- Opening Delimiter -

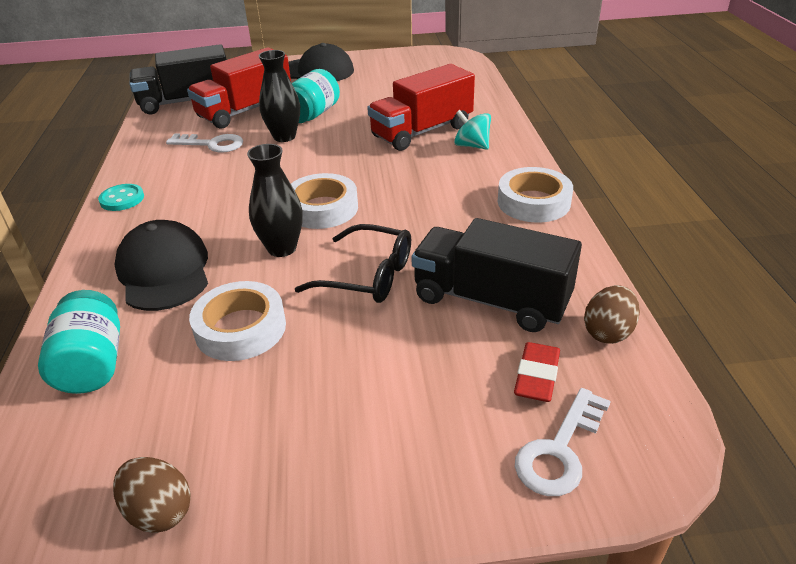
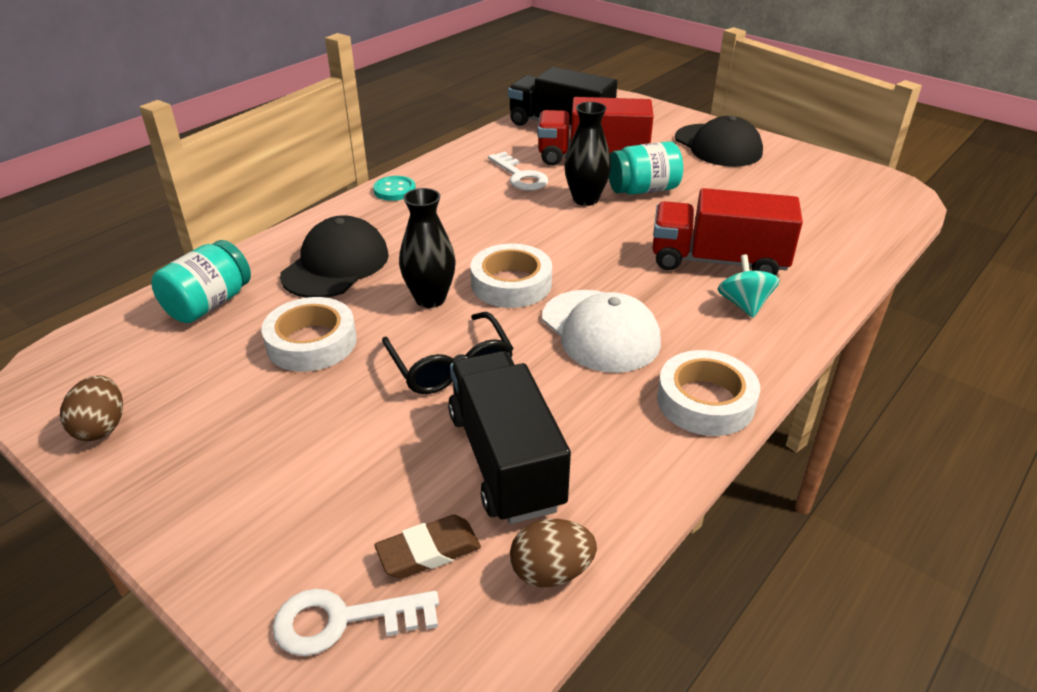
camera: 45 degrees right, 0 degrees up
(422, 202) = (600, 331): none -> white cap
(537, 376) = (428, 551): red eraser -> brown eraser

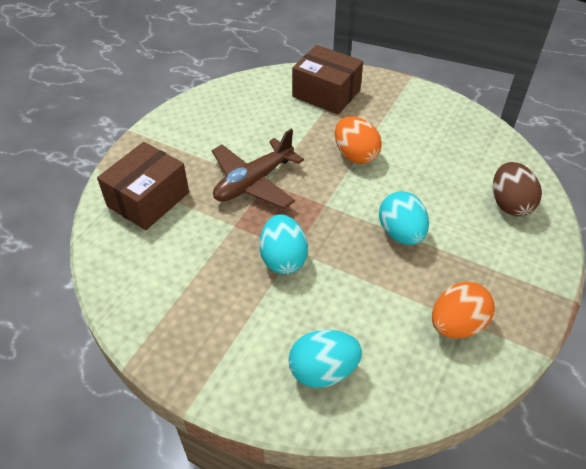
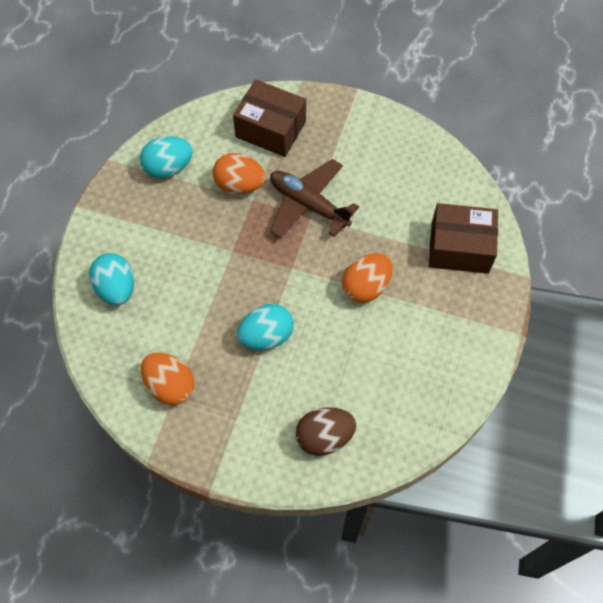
camera: 80 degrees right, 15 degrees up
(211, 234) = (239, 185): none -> orange egg
(283, 259) = (221, 244): turquoise egg -> turquoise egg (168, 168)
(326, 93) = (459, 248): brown box -> brown box turned 75 degrees clockwise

- Closing Delimiter -

To-do item:
Your copy should match the records above word for word, but without images.

Answer to this problem:
camera: 45 degrees right, 0 degrees up
(422, 202) = (600, 331): none -> white cap
(537, 376) = (428, 551): red eraser -> brown eraser

camera: 80 degrees right, 15 degrees up
(211, 234) = (239, 185): none -> orange egg
(283, 259) = (221, 244): turquoise egg -> turquoise egg (168, 168)
(326, 93) = (459, 248): brown box -> brown box turned 75 degrees clockwise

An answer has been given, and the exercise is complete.